Exercise aim: Your task is to copy every line below that contains the word "turned".

Extracted records:
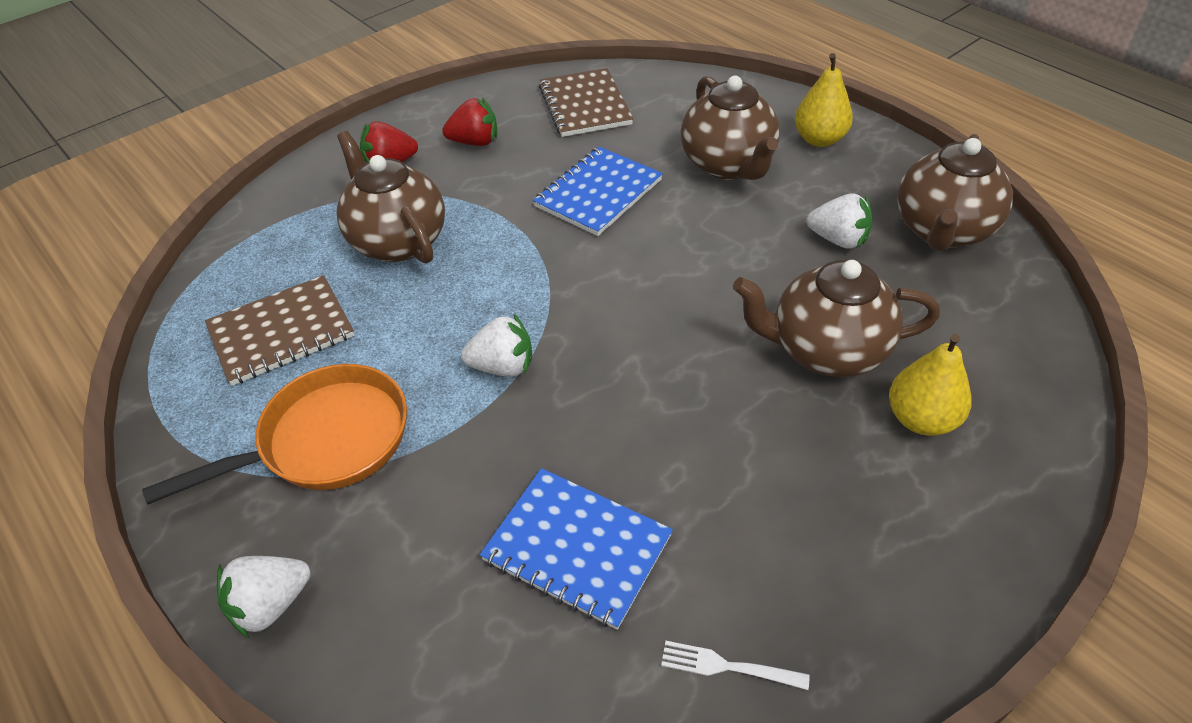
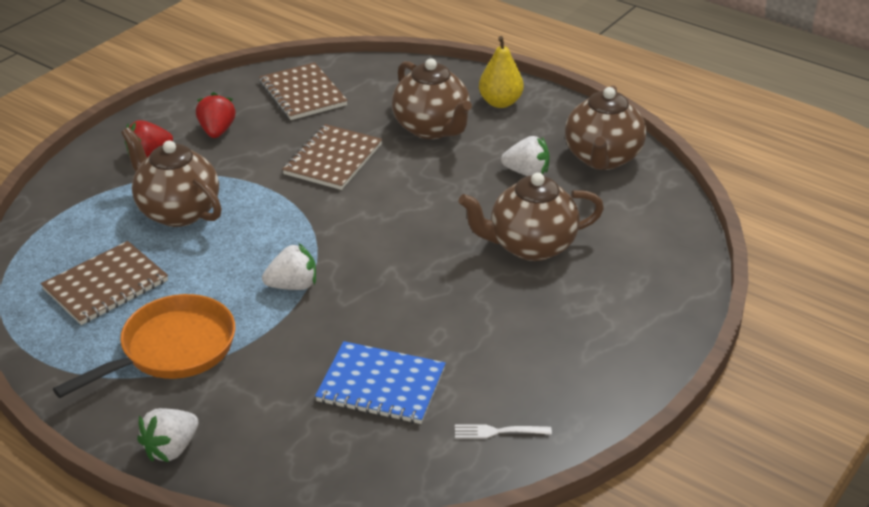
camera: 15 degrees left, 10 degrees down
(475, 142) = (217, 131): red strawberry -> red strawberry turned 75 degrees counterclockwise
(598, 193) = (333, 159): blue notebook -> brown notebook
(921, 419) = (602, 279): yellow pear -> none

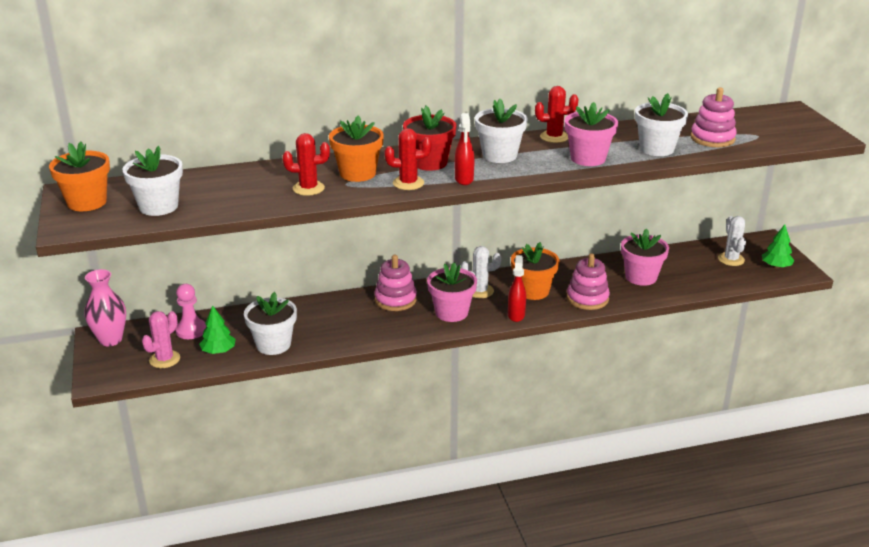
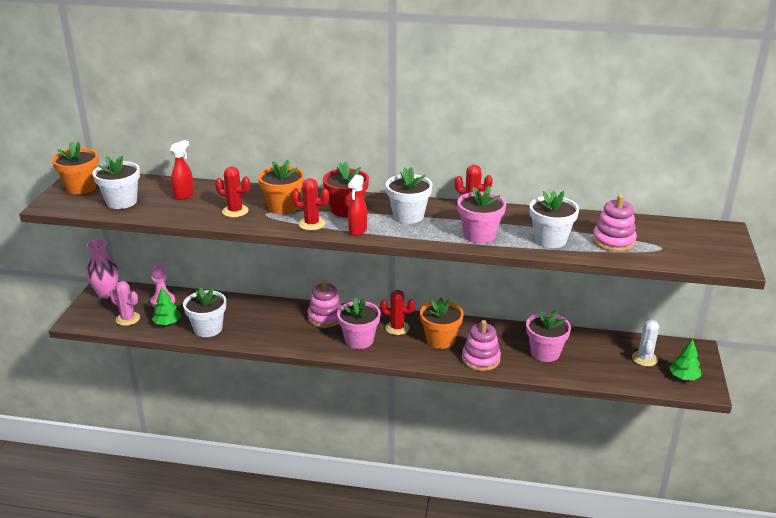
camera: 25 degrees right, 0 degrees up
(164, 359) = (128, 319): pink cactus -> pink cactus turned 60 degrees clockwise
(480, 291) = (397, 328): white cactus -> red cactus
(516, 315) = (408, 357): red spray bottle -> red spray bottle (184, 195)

Output:
(475, 142) = (217, 131): red strawberry -> red strawberry turned 75 degrees counterclockwise
(164, 359) = (128, 319): pink cactus -> pink cactus turned 60 degrees clockwise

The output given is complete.